What you are asked to do: Nothing but the lines below between the line holding "TFT pin CS: TX0 -> D4" and the line holding "POT2 pin SIG: A0 -> D6", inclusive, should appear in the answer, each set down exactly.

START Records shown

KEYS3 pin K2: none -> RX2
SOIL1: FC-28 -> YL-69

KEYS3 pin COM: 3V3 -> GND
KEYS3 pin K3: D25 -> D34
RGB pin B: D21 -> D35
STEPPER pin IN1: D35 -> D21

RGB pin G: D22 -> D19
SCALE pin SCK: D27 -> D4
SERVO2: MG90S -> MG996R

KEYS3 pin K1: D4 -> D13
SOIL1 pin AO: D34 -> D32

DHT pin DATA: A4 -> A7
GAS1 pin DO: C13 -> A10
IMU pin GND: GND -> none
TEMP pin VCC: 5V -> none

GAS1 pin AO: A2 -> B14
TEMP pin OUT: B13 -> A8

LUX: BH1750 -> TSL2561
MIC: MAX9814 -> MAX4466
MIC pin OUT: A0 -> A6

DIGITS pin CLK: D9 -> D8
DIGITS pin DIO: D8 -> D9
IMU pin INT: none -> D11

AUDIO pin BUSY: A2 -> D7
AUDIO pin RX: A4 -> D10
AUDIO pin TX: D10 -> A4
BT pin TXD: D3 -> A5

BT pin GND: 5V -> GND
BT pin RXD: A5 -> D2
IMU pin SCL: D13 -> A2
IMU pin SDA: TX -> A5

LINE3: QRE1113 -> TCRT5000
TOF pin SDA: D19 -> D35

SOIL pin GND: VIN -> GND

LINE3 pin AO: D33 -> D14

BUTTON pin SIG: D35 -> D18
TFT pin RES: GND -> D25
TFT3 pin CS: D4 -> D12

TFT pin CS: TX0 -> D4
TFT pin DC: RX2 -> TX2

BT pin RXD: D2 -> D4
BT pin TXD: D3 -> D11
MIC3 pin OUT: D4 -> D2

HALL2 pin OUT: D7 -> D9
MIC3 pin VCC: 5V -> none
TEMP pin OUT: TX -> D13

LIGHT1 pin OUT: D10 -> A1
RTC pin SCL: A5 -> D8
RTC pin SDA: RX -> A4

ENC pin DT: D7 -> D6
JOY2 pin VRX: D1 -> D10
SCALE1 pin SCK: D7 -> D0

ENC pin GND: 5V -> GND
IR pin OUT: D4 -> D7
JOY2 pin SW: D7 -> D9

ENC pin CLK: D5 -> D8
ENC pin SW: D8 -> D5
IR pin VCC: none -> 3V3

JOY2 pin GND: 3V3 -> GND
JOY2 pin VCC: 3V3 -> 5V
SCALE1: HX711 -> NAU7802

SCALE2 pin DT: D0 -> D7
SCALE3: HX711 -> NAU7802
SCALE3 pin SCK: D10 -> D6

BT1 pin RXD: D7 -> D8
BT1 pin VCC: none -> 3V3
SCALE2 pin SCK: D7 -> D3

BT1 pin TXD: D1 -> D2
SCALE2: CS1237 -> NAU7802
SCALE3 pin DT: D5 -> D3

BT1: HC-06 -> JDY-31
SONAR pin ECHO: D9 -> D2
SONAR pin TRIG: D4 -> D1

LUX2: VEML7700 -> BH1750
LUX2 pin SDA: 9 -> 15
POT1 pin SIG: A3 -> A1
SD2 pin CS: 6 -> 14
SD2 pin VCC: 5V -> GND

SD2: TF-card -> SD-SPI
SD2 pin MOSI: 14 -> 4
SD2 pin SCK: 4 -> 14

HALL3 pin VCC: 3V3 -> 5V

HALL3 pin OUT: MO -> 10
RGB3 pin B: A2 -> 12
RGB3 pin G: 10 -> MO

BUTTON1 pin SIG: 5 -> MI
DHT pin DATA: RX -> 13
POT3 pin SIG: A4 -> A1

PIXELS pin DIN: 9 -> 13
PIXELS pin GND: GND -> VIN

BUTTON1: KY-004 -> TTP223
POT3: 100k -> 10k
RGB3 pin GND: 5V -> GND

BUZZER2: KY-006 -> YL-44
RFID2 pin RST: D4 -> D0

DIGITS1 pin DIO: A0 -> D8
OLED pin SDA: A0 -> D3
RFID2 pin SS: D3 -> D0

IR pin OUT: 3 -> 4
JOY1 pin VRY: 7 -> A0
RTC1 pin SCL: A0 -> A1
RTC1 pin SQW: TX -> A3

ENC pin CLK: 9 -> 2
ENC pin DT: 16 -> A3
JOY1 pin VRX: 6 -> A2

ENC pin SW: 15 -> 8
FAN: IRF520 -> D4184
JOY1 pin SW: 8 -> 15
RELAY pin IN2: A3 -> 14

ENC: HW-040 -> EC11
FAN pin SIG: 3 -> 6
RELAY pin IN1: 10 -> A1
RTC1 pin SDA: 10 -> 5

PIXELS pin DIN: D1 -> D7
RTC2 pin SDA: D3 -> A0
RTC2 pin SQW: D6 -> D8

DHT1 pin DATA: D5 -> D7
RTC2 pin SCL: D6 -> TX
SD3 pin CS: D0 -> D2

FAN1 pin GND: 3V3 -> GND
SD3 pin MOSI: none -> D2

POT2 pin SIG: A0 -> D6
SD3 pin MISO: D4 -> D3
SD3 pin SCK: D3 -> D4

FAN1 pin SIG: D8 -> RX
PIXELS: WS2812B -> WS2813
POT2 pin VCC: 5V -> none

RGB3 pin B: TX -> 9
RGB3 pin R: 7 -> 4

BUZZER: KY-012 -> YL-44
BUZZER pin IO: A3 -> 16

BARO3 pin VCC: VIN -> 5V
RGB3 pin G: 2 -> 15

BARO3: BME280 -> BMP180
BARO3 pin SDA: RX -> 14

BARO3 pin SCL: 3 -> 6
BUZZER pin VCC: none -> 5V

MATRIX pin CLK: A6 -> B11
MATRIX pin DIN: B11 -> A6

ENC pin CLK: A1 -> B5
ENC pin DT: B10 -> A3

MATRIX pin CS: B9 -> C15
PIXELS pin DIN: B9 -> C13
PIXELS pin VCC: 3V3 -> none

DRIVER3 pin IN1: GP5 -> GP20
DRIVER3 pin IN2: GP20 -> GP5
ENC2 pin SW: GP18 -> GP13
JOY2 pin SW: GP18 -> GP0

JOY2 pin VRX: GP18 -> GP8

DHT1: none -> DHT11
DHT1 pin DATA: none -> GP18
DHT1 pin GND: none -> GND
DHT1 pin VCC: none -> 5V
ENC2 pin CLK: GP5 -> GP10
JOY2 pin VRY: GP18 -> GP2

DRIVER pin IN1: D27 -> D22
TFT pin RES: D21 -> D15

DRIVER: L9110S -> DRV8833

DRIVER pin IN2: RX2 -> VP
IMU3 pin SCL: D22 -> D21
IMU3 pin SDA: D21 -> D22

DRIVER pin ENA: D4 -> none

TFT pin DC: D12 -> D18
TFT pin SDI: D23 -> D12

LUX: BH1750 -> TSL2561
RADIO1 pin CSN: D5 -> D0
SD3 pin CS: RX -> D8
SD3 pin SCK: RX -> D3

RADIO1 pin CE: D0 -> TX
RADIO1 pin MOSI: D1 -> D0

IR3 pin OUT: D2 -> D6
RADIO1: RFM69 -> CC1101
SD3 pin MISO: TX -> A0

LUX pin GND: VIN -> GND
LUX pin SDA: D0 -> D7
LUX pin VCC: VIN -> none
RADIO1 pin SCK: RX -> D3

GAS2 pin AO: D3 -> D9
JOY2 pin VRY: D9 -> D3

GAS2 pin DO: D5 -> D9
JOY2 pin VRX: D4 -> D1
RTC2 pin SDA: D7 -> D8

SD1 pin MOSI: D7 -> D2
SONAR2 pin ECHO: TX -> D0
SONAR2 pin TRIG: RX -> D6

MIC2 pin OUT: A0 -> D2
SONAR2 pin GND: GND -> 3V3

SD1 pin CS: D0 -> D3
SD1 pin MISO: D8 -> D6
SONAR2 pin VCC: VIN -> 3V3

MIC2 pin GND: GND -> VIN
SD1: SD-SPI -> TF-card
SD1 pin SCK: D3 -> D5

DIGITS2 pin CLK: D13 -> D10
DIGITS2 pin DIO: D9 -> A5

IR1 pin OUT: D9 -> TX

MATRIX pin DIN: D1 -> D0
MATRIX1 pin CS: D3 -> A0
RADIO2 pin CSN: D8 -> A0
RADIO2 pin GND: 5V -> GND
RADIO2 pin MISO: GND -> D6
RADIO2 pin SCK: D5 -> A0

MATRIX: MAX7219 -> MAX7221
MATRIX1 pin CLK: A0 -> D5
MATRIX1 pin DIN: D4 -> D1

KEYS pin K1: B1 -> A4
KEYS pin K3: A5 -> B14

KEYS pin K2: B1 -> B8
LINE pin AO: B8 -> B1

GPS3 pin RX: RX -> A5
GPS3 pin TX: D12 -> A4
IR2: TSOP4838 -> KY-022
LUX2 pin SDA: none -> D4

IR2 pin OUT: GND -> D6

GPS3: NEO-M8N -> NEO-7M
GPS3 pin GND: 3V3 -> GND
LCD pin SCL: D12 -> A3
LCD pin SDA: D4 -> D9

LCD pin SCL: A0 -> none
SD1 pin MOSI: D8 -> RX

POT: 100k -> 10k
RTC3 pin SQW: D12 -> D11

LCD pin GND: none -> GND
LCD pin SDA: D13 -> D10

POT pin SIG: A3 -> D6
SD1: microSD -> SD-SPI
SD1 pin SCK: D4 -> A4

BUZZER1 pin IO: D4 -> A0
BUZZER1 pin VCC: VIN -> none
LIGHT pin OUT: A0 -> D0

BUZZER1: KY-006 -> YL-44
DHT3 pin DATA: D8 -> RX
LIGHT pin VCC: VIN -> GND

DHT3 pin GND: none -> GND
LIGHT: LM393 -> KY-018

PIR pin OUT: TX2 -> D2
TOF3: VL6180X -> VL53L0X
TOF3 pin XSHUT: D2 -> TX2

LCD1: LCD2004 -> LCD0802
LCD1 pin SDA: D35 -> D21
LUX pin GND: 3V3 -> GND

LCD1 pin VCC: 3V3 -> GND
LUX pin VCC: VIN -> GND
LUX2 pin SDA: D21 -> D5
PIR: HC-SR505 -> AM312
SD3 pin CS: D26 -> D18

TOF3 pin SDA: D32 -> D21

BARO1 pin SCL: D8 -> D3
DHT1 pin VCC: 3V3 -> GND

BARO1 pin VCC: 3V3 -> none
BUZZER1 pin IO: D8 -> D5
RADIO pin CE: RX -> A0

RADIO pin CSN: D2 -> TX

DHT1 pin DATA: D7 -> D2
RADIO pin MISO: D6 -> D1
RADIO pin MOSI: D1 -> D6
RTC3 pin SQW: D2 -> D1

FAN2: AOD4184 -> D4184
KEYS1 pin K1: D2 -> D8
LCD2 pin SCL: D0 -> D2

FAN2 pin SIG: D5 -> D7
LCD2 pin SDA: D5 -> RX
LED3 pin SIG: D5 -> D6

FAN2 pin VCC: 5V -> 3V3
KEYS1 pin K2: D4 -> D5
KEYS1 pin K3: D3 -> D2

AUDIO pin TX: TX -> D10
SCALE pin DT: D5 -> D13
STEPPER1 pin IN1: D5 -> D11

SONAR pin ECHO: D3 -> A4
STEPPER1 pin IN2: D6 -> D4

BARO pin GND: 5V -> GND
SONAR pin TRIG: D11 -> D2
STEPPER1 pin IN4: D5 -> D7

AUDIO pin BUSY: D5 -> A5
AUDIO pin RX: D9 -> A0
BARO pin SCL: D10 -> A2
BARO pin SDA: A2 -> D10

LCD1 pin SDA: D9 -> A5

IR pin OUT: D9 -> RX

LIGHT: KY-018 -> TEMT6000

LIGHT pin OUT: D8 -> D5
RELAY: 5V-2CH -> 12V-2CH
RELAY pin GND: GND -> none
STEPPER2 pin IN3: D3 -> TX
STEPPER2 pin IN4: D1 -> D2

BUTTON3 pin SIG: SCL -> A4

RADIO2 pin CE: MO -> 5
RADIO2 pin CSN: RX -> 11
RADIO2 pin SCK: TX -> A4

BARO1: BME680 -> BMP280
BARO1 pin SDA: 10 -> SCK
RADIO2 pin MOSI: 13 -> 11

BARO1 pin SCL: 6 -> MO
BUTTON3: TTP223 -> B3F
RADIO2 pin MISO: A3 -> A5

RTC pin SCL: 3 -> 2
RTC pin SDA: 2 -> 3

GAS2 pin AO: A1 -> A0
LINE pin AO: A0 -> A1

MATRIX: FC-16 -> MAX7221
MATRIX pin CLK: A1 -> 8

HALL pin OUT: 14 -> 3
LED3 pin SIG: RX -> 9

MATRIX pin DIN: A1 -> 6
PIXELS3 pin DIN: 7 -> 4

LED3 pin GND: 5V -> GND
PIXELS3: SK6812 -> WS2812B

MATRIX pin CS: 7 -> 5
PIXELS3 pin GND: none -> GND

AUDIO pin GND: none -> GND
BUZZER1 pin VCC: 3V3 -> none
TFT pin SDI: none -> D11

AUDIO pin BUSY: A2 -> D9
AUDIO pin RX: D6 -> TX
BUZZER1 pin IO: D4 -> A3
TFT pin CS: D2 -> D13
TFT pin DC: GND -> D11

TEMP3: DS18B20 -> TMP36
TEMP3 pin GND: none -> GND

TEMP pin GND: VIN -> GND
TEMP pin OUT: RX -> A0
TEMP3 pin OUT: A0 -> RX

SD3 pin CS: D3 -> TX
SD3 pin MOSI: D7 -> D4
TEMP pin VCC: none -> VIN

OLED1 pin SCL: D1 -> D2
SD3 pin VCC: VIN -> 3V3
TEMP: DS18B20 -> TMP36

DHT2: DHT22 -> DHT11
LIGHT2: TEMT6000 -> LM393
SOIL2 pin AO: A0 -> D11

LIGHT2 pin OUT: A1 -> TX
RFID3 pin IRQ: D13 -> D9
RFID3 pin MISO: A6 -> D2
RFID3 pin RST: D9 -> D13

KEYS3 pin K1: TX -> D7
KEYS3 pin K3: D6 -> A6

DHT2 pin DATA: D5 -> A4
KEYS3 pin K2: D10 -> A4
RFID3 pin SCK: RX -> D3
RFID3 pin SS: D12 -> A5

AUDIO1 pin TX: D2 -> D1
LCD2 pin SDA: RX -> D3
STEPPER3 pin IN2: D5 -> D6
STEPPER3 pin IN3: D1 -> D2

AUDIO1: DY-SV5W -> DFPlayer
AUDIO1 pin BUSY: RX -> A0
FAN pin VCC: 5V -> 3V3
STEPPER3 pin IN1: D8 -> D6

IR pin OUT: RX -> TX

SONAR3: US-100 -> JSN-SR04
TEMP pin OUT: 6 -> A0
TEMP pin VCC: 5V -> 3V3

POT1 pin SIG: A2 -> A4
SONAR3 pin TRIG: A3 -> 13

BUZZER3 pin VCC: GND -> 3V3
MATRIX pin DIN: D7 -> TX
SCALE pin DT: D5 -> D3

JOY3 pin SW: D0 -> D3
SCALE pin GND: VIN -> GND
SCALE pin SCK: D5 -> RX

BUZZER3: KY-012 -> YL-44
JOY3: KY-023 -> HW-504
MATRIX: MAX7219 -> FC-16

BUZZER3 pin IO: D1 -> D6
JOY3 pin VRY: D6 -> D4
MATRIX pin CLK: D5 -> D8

END Records shown

Your response:
TFT pin CS: TX0 -> D4
TFT pin DC: RX2 -> TX2

BT pin RXD: D2 -> D4
BT pin TXD: D3 -> D11
MIC3 pin OUT: D4 -> D2

HALL2 pin OUT: D7 -> D9
MIC3 pin VCC: 5V -> none
TEMP pin OUT: TX -> D13

LIGHT1 pin OUT: D10 -> A1
RTC pin SCL: A5 -> D8
RTC pin SDA: RX -> A4

ENC pin DT: D7 -> D6
JOY2 pin VRX: D1 -> D10
SCALE1 pin SCK: D7 -> D0

ENC pin GND: 5V -> GND
IR pin OUT: D4 -> D7
JOY2 pin SW: D7 -> D9

ENC pin CLK: D5 -> D8
ENC pin SW: D8 -> D5
IR pin VCC: none -> 3V3

JOY2 pin GND: 3V3 -> GND
JOY2 pin VCC: 3V3 -> 5V
SCALE1: HX711 -> NAU7802

SCALE2 pin DT: D0 -> D7
SCALE3: HX711 -> NAU7802
SCALE3 pin SCK: D10 -> D6

BT1 pin RXD: D7 -> D8
BT1 pin VCC: none -> 3V3
SCALE2 pin SCK: D7 -> D3

BT1 pin TXD: D1 -> D2
SCALE2: CS1237 -> NAU7802
SCALE3 pin DT: D5 -> D3

BT1: HC-06 -> JDY-31
SONAR pin ECHO: D9 -> D2
SONAR pin TRIG: D4 -> D1

LUX2: VEML7700 -> BH1750
LUX2 pin SDA: 9 -> 15
POT1 pin SIG: A3 -> A1
SD2 pin CS: 6 -> 14
SD2 pin VCC: 5V -> GND

SD2: TF-card -> SD-SPI
SD2 pin MOSI: 14 -> 4
SD2 pin SCK: 4 -> 14

HALL3 pin VCC: 3V3 -> 5V

HALL3 pin OUT: MO -> 10
RGB3 pin B: A2 -> 12
RGB3 pin G: 10 -> MO

BUTTON1 pin SIG: 5 -> MI
DHT pin DATA: RX -> 13
POT3 pin SIG: A4 -> A1

PIXELS pin DIN: 9 -> 13
PIXELS pin GND: GND -> VIN

BUTTON1: KY-004 -> TTP223
POT3: 100k -> 10k
RGB3 pin GND: 5V -> GND

BUZZER2: KY-006 -> YL-44
RFID2 pin RST: D4 -> D0

DIGITS1 pin DIO: A0 -> D8
OLED pin SDA: A0 -> D3
RFID2 pin SS: D3 -> D0

IR pin OUT: 3 -> 4
JOY1 pin VRY: 7 -> A0
RTC1 pin SCL: A0 -> A1
RTC1 pin SQW: TX -> A3

ENC pin CLK: 9 -> 2
ENC pin DT: 16 -> A3
JOY1 pin VRX: 6 -> A2

ENC pin SW: 15 -> 8
FAN: IRF520 -> D4184
JOY1 pin SW: 8 -> 15
RELAY pin IN2: A3 -> 14

ENC: HW-040 -> EC11
FAN pin SIG: 3 -> 6
RELAY pin IN1: 10 -> A1
RTC1 pin SDA: 10 -> 5

PIXELS pin DIN: D1 -> D7
RTC2 pin SDA: D3 -> A0
RTC2 pin SQW: D6 -> D8

DHT1 pin DATA: D5 -> D7
RTC2 pin SCL: D6 -> TX
SD3 pin CS: D0 -> D2

FAN1 pin GND: 3V3 -> GND
SD3 pin MOSI: none -> D2

POT2 pin SIG: A0 -> D6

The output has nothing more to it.